____ Extracted information

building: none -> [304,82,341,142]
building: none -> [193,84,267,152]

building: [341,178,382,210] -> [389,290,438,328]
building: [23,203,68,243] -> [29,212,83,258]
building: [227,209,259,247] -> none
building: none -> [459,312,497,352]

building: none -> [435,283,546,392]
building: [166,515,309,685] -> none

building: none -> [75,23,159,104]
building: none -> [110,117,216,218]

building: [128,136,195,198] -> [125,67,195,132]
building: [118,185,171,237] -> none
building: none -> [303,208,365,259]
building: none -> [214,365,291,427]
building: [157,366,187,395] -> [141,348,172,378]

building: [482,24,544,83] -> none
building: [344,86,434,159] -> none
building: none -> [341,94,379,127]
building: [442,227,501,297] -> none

________
____ Extracted information

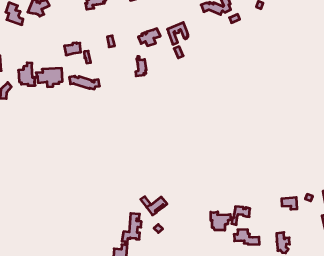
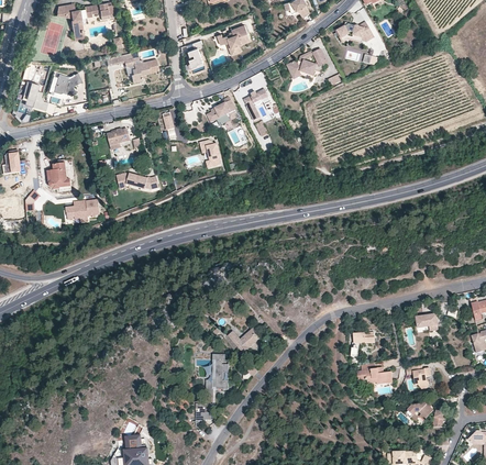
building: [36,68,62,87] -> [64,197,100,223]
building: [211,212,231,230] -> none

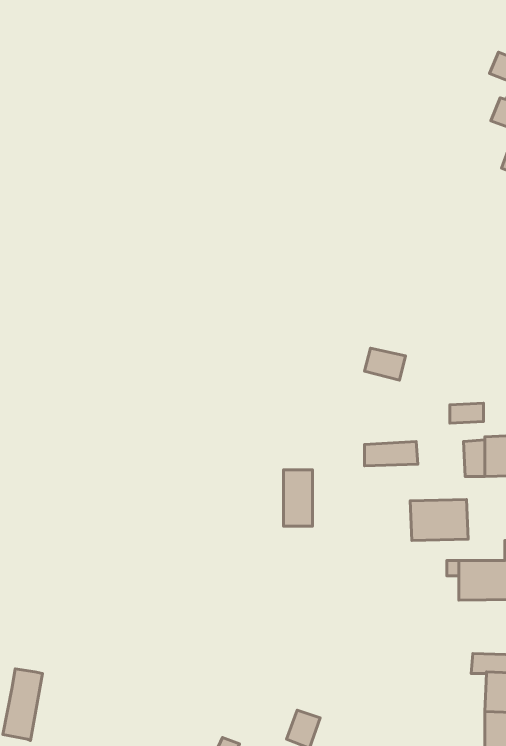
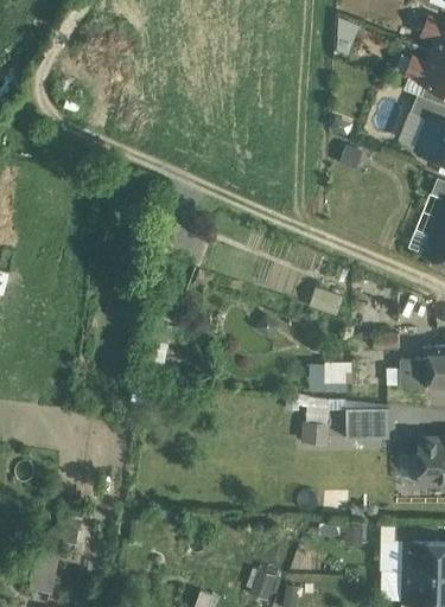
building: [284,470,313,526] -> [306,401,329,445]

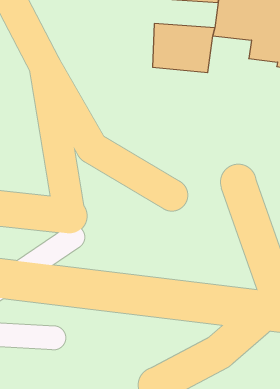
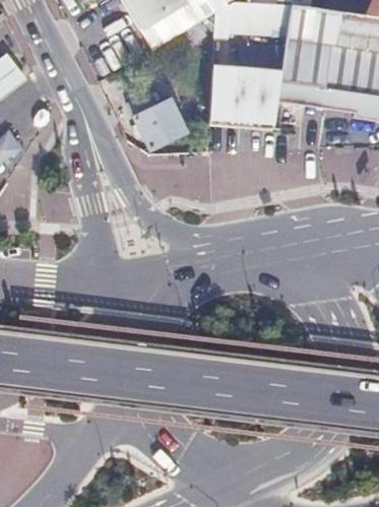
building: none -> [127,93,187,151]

________
____ Extracted information

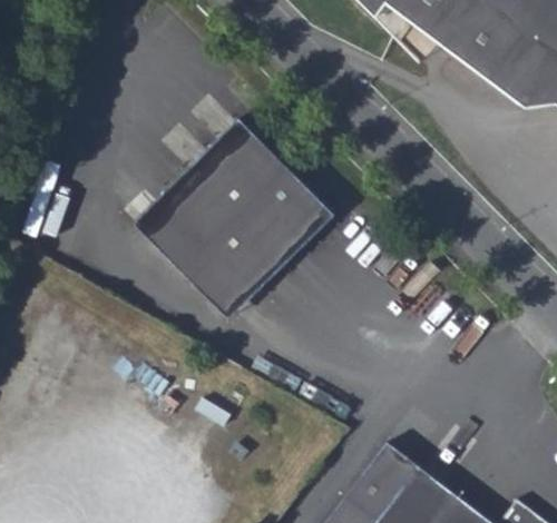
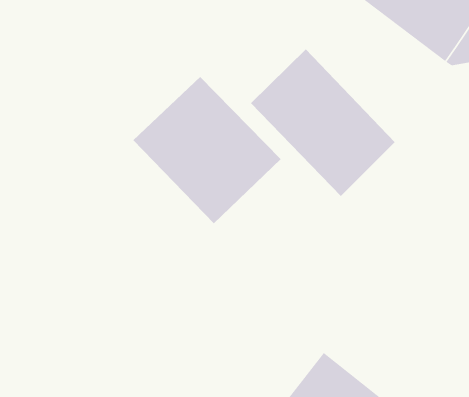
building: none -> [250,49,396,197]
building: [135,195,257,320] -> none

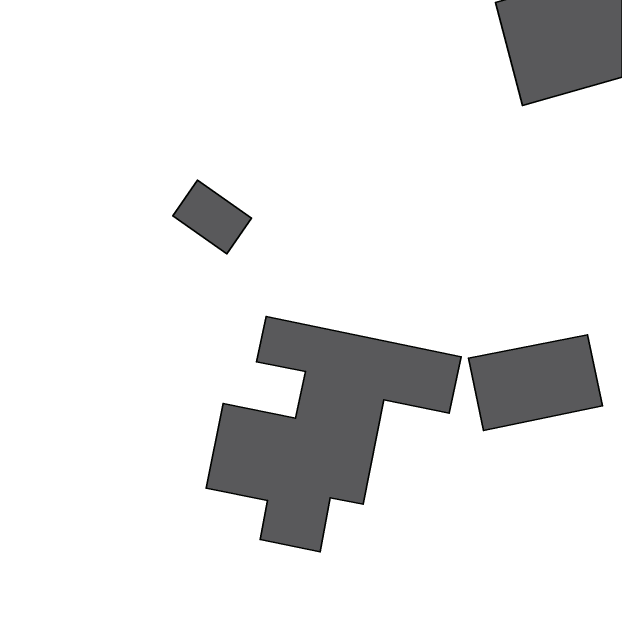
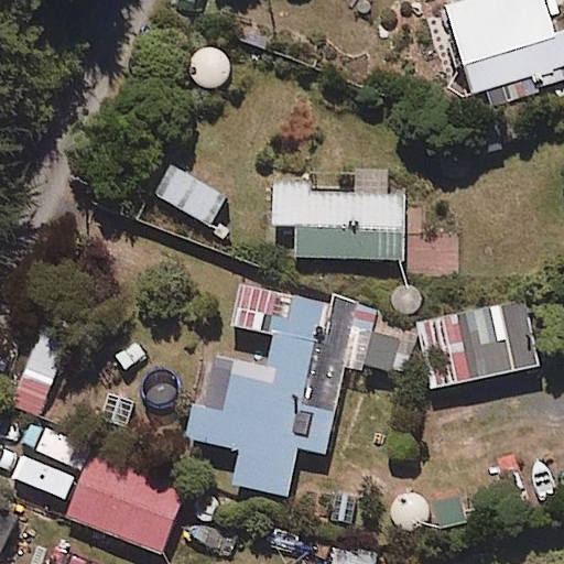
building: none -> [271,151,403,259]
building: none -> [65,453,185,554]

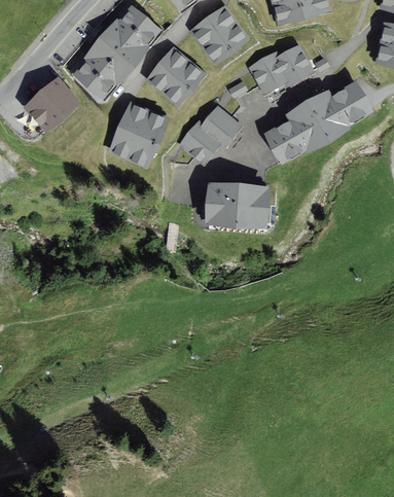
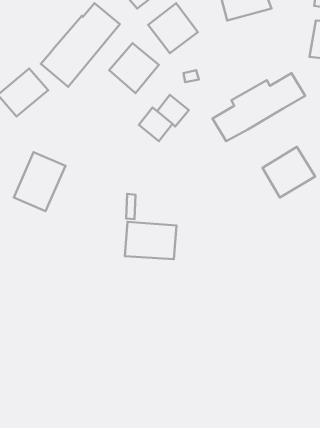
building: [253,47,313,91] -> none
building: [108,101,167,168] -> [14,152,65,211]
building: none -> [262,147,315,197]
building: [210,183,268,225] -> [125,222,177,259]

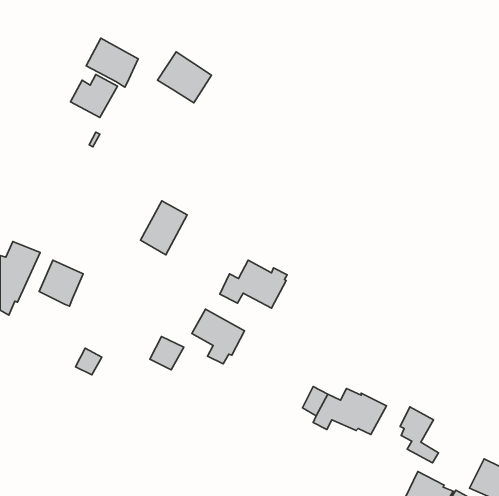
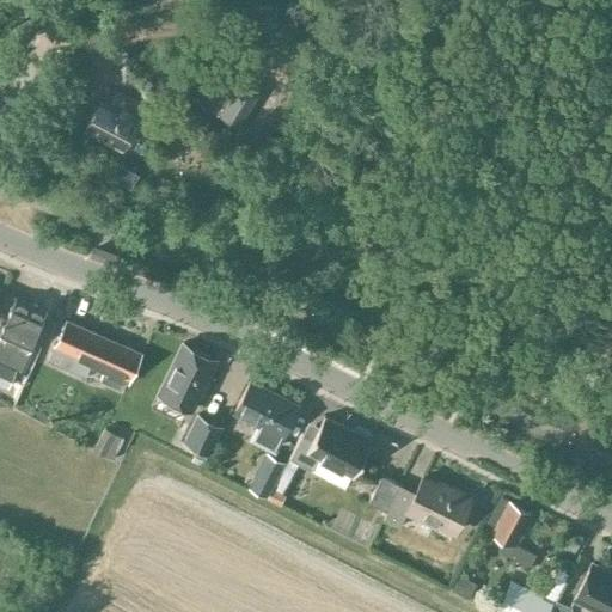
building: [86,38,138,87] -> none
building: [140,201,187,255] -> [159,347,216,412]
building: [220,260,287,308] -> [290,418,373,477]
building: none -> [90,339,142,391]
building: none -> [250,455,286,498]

________

Within the data above, the lines from the one with "building: [128,136,195,198] ->" to the one with "building: [482,24,544,83] -> none" must be repeated exactly; no other line belongs in the answer.

building: [128,136,195,198] -> [125,67,195,132]
building: [118,185,171,237] -> none
building: none -> [303,208,365,259]
building: none -> [214,365,291,427]
building: [157,366,187,395] -> [141,348,172,378]

building: [482,24,544,83] -> none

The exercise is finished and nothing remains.